▶ [Task brief]
Starting at the line that contains "Chat with Gerald: [429,718,657,856]", restate every line word for word through the end of the entries.
START Material provided
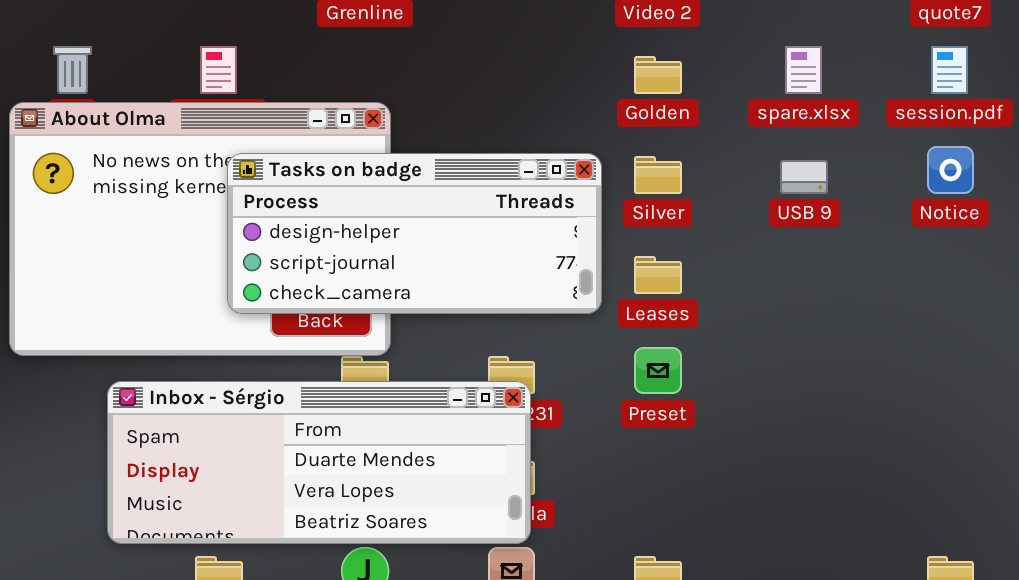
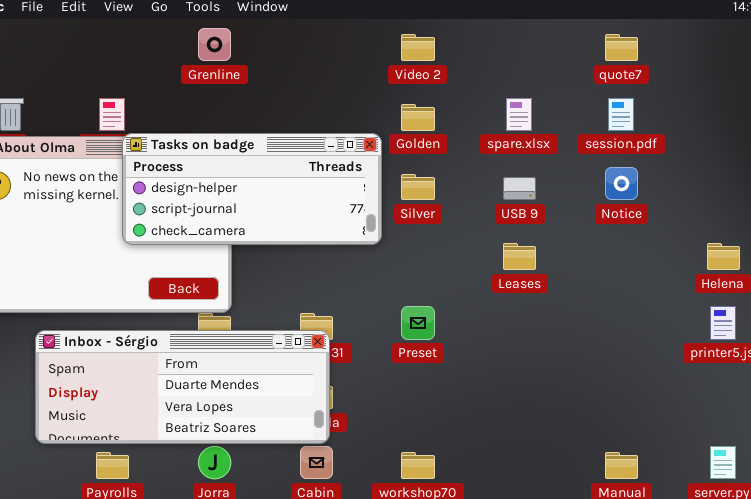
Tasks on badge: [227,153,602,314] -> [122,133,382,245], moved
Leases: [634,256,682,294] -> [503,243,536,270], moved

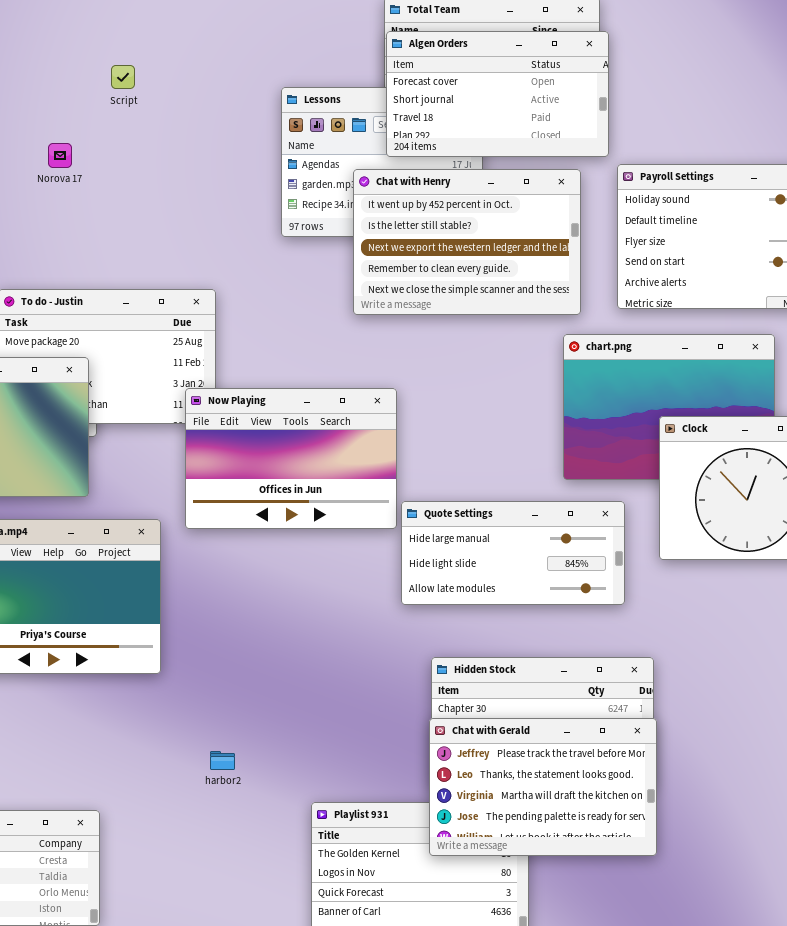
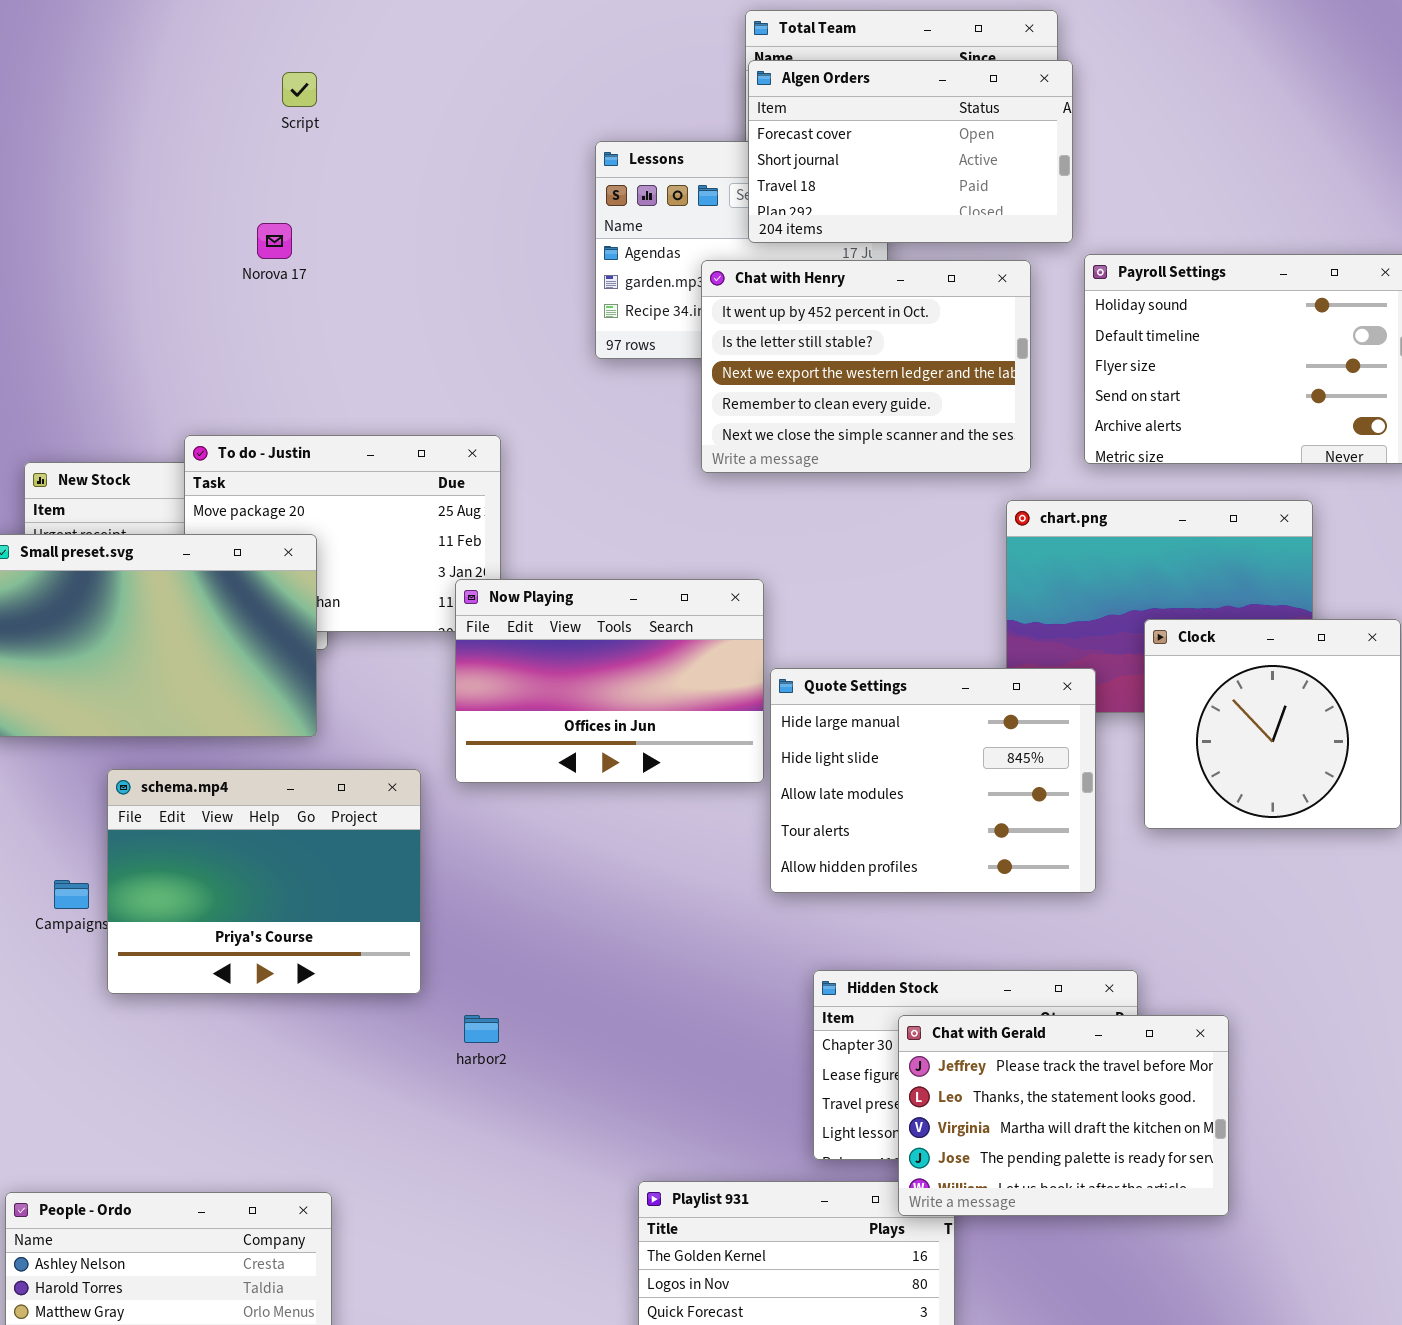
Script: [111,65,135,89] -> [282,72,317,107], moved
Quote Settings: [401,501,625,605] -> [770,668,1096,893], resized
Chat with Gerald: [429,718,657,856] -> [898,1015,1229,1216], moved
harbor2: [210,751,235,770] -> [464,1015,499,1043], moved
END Material provided
▶ [Task output]
Chat with Gerald: [429,718,657,856] -> [898,1015,1229,1216], moved
harbor2: [210,751,235,770] -> [464,1015,499,1043], moved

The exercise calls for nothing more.